▶ _Given information_:
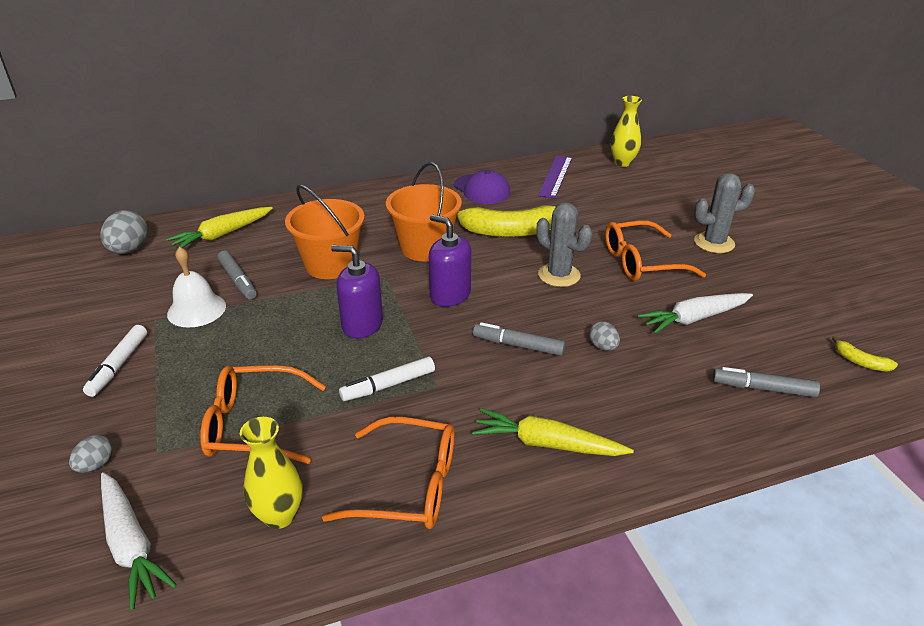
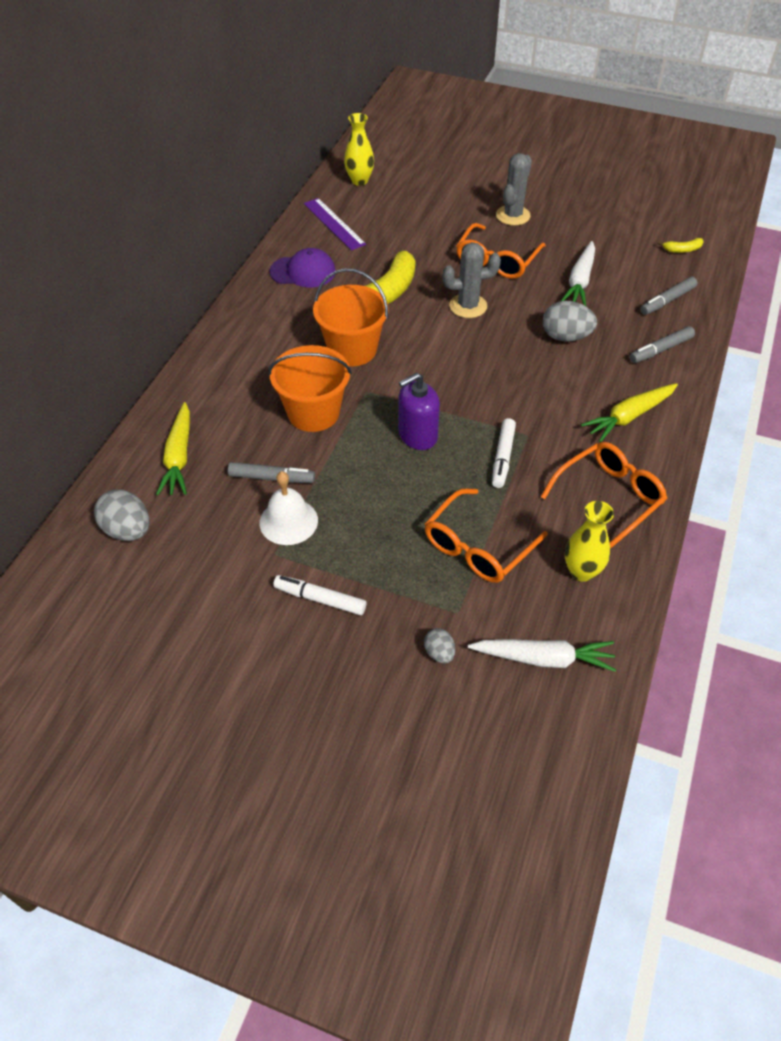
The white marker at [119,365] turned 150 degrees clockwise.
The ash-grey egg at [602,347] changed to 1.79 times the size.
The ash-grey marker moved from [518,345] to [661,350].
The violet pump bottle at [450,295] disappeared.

▶ _Description of the task_: The material should be duplicated word for word, with no images included.

▶ _Expected output_:
The white marker at [119,365] turned 150 degrees clockwise.
The ash-grey egg at [602,347] changed to 1.79 times the size.
The ash-grey marker moved from [518,345] to [661,350].
The violet pump bottle at [450,295] disappeared.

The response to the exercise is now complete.